=== Task input ===
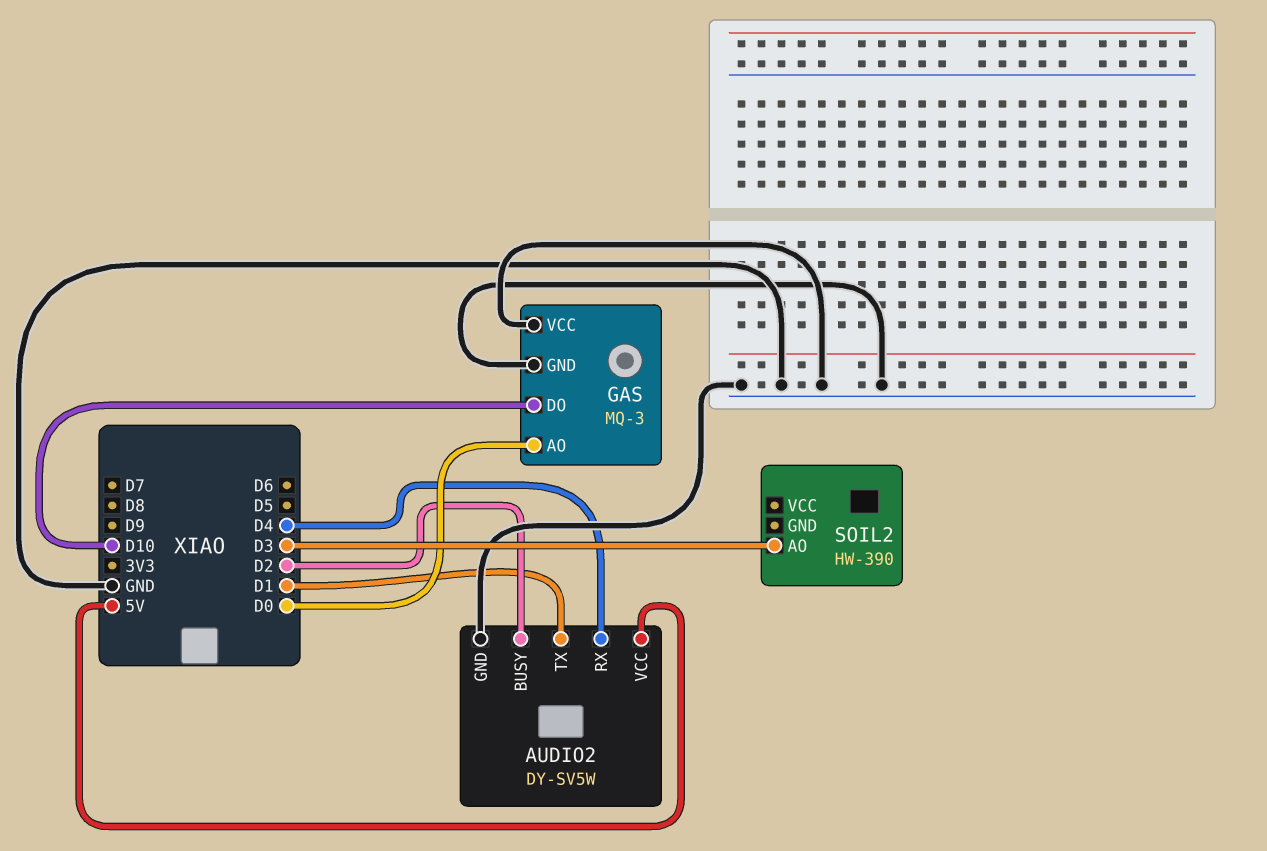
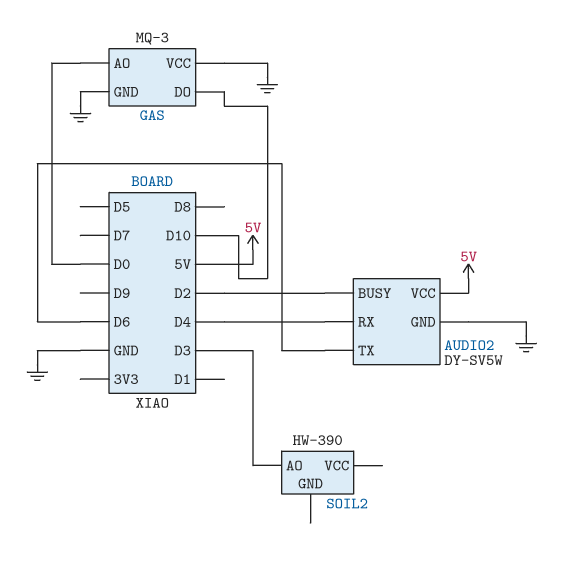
AUDIO2 pin TX: D1 -> D6

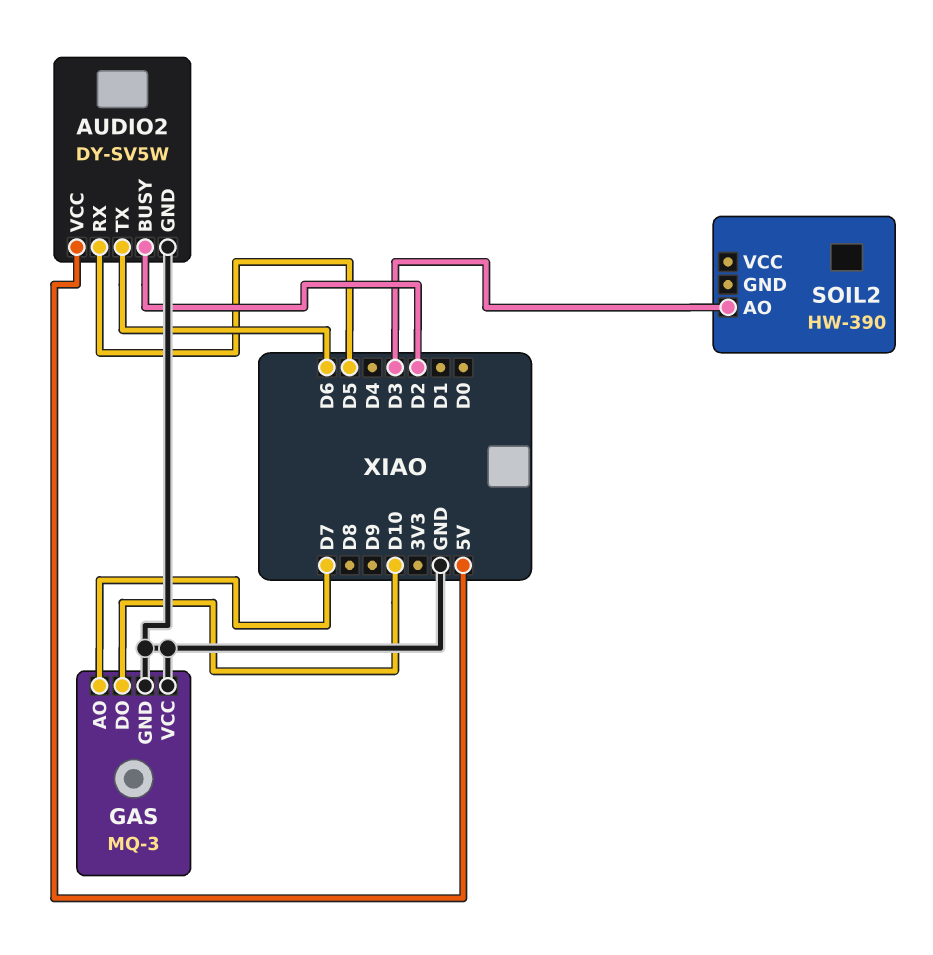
AUDIO2 pin RX: D4 -> D5
GAS pin AO: D0 -> D7

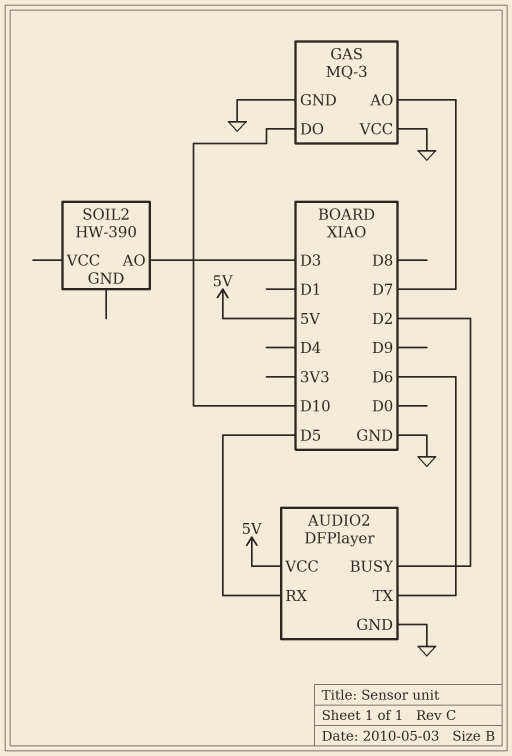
AUDIO2: DY-SV5W -> DFPlayer

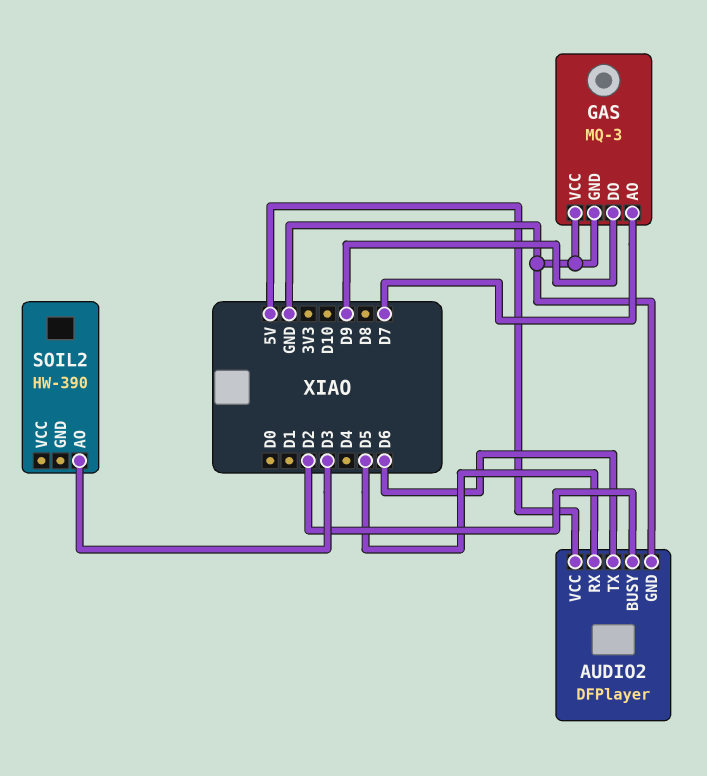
GAS pin DO: D10 -> D9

=== About this task ===
Pictures aside, reproduce all of the material above without alteration.

=== Solution to the exercise ===
AUDIO2 pin TX: D1 -> D6

AUDIO2 pin RX: D4 -> D5
GAS pin AO: D0 -> D7

AUDIO2: DY-SV5W -> DFPlayer

GAS pin DO: D10 -> D9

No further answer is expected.